_Work instructions_
Reproduce the entries word for word but drop every picture.
[Opening Entries provided section]
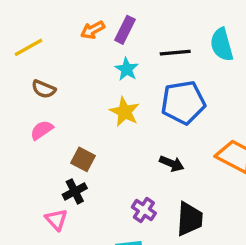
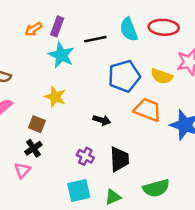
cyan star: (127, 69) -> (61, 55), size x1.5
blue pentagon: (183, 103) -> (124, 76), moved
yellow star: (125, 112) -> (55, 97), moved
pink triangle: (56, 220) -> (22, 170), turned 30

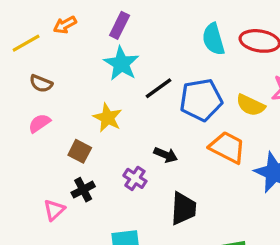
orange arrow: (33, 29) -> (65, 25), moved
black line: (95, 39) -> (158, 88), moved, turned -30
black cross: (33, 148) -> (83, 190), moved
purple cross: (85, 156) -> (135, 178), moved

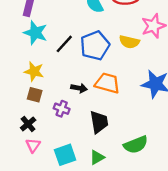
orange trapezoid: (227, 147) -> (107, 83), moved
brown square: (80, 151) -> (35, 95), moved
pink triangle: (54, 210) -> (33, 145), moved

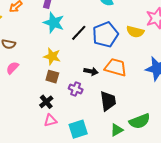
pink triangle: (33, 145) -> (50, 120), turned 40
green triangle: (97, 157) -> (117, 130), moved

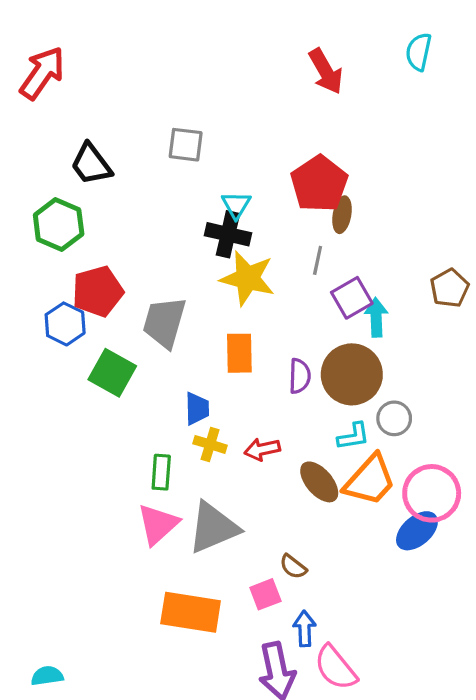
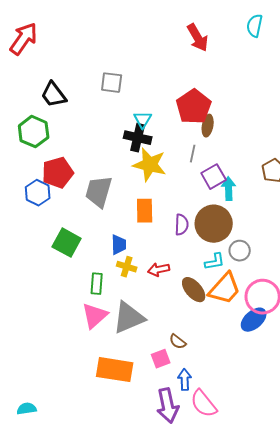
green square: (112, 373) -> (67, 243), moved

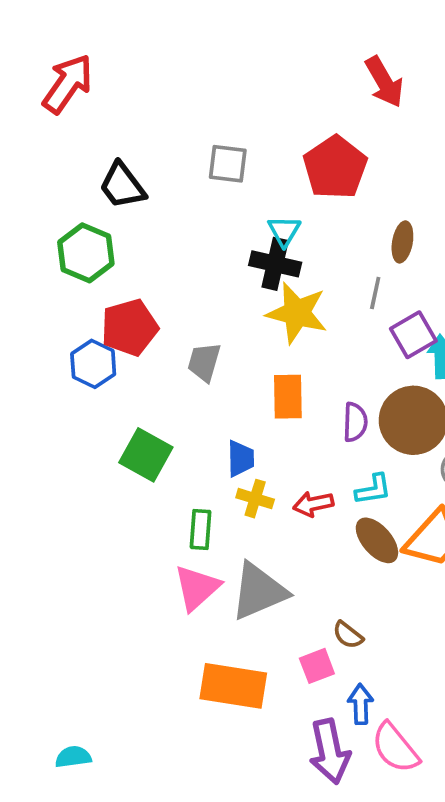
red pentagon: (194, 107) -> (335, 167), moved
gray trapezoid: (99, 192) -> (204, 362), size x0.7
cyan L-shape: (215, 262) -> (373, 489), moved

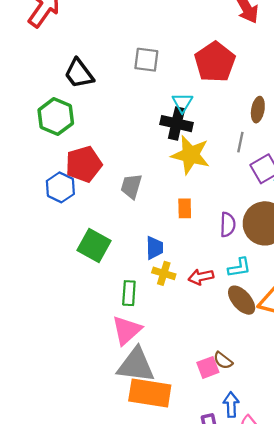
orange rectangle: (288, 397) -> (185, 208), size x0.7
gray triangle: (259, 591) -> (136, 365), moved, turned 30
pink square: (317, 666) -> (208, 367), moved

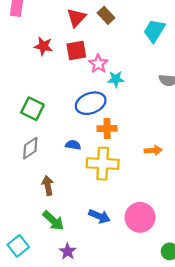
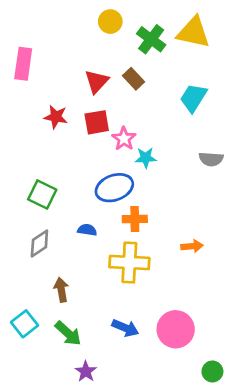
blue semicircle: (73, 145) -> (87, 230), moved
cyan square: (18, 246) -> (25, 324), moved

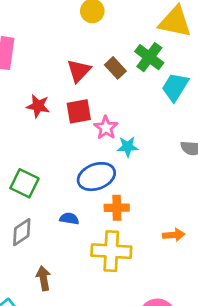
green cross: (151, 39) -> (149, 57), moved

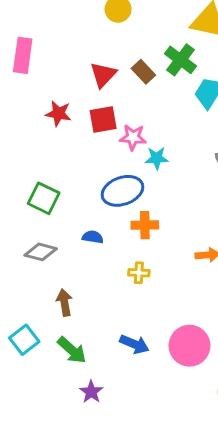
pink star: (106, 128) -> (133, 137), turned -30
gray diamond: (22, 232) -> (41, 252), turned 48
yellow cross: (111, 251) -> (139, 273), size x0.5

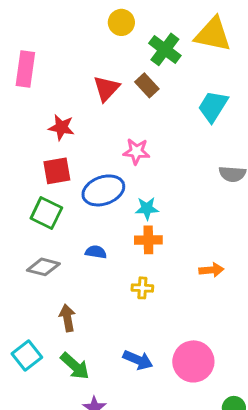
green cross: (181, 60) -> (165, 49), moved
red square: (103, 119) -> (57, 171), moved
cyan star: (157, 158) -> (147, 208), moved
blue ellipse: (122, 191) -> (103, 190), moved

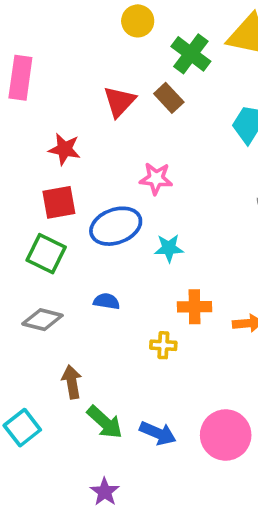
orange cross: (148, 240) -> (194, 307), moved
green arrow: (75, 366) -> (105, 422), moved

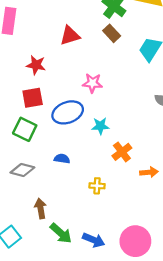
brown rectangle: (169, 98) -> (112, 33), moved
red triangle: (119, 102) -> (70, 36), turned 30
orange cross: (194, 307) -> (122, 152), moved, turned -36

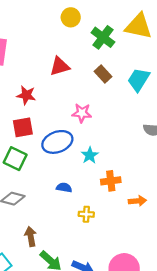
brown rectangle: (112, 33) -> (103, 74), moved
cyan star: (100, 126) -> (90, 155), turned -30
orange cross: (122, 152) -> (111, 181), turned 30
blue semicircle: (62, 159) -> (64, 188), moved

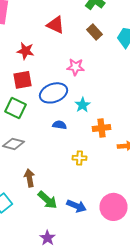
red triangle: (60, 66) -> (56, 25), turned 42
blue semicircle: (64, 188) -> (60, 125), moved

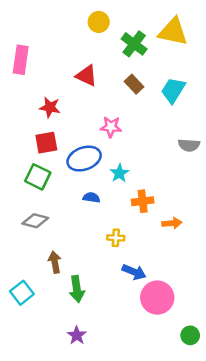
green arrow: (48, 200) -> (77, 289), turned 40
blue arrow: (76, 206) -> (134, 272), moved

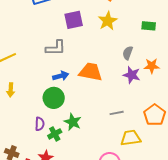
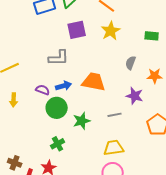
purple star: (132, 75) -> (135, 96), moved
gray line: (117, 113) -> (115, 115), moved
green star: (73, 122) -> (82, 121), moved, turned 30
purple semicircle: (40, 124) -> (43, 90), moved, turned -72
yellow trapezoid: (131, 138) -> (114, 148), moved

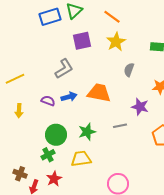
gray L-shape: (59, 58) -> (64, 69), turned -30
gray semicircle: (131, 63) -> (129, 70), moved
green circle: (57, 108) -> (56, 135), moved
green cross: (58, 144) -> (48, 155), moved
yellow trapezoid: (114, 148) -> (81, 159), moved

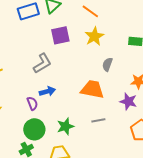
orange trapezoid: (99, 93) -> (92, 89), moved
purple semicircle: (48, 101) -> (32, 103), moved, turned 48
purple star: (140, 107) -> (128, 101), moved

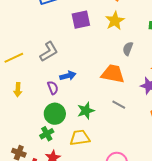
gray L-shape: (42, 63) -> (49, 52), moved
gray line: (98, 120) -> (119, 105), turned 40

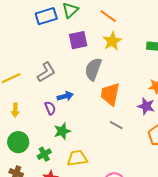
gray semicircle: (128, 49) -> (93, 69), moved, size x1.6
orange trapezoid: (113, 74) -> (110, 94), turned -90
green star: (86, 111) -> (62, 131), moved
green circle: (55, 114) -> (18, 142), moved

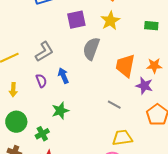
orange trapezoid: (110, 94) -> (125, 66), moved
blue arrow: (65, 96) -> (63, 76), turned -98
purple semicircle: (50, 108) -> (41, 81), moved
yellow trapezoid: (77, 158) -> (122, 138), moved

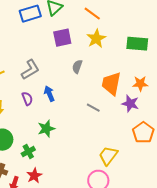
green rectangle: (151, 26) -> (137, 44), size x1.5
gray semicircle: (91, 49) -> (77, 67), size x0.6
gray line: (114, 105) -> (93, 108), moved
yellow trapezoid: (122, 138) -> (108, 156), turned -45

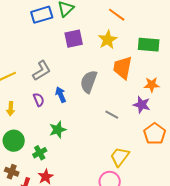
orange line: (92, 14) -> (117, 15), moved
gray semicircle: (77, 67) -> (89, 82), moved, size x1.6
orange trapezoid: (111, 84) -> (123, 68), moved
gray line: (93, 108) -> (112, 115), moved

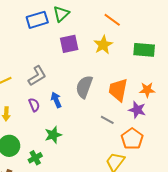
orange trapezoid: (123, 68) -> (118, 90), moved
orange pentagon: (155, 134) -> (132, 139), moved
[Closing Entries provided section]
_Task response_
cyan star: (127, 69) -> (61, 55), size x1.5
blue pentagon: (183, 103) -> (124, 76), moved
yellow star: (125, 112) -> (55, 97), moved
pink triangle: (56, 220) -> (22, 170), turned 30

orange arrow: (33, 29) -> (65, 25), moved
black line: (95, 39) -> (158, 88), moved, turned -30
black cross: (33, 148) -> (83, 190), moved
purple cross: (85, 156) -> (135, 178), moved

orange trapezoid: (227, 147) -> (107, 83), moved
brown square: (80, 151) -> (35, 95), moved
pink triangle: (54, 210) -> (33, 145), moved

pink triangle: (33, 145) -> (50, 120), turned 40
green triangle: (97, 157) -> (117, 130), moved

green square: (112, 373) -> (67, 243), moved

red pentagon: (194, 107) -> (335, 167), moved
gray trapezoid: (99, 192) -> (204, 362), size x0.7
cyan L-shape: (215, 262) -> (373, 489), moved

orange rectangle: (288, 397) -> (185, 208), size x0.7
gray triangle: (259, 591) -> (136, 365), moved, turned 30
pink square: (317, 666) -> (208, 367), moved

blue semicircle: (73, 145) -> (87, 230), moved
cyan square: (18, 246) -> (25, 324), moved

green cross: (151, 39) -> (149, 57), moved

pink star: (106, 128) -> (133, 137), turned -30
gray diamond: (22, 232) -> (41, 252), turned 48
yellow cross: (111, 251) -> (139, 273), size x0.5

green cross: (181, 60) -> (165, 49), moved
red square: (103, 119) -> (57, 171), moved
cyan star: (157, 158) -> (147, 208), moved
blue ellipse: (122, 191) -> (103, 190), moved

orange cross: (148, 240) -> (194, 307), moved
green arrow: (75, 366) -> (105, 422), moved

brown rectangle: (169, 98) -> (112, 33), moved
red triangle: (119, 102) -> (70, 36), turned 30
orange cross: (194, 307) -> (122, 152), moved, turned -36

brown rectangle: (112, 33) -> (103, 74), moved
cyan star: (100, 126) -> (90, 155), turned -30
orange cross: (122, 152) -> (111, 181), turned 30
blue semicircle: (62, 159) -> (64, 188), moved

red triangle: (60, 66) -> (56, 25), turned 42
blue semicircle: (64, 188) -> (60, 125), moved

green arrow: (48, 200) -> (77, 289), turned 40
blue arrow: (76, 206) -> (134, 272), moved

purple star: (132, 75) -> (135, 96), moved
gray line: (117, 113) -> (115, 115), moved
green star: (73, 122) -> (82, 121), moved, turned 30
purple semicircle: (40, 124) -> (43, 90), moved, turned -72
yellow trapezoid: (131, 138) -> (114, 148), moved

gray L-shape: (59, 58) -> (64, 69), turned -30
gray semicircle: (131, 63) -> (129, 70), moved
green circle: (57, 108) -> (56, 135), moved
green cross: (58, 144) -> (48, 155), moved
yellow trapezoid: (114, 148) -> (81, 159), moved

orange trapezoid: (99, 93) -> (92, 89), moved
purple semicircle: (48, 101) -> (32, 103), moved, turned 48
purple star: (140, 107) -> (128, 101), moved

gray L-shape: (42, 63) -> (49, 52), moved
gray line: (98, 120) -> (119, 105), turned 40

gray semicircle: (128, 49) -> (93, 69), moved, size x1.6
orange trapezoid: (113, 74) -> (110, 94), turned -90
green star: (86, 111) -> (62, 131), moved
green circle: (55, 114) -> (18, 142), moved

orange trapezoid: (110, 94) -> (125, 66), moved
blue arrow: (65, 96) -> (63, 76), turned -98
purple semicircle: (50, 108) -> (41, 81), moved
yellow trapezoid: (77, 158) -> (122, 138), moved

green rectangle: (151, 26) -> (137, 44), size x1.5
gray semicircle: (91, 49) -> (77, 67), size x0.6
gray line: (114, 105) -> (93, 108), moved
yellow trapezoid: (122, 138) -> (108, 156), turned -45

orange line: (92, 14) -> (117, 15), moved
gray semicircle: (77, 67) -> (89, 82), moved, size x1.6
orange trapezoid: (111, 84) -> (123, 68), moved
gray line: (93, 108) -> (112, 115), moved

orange trapezoid: (123, 68) -> (118, 90), moved
orange pentagon: (155, 134) -> (132, 139), moved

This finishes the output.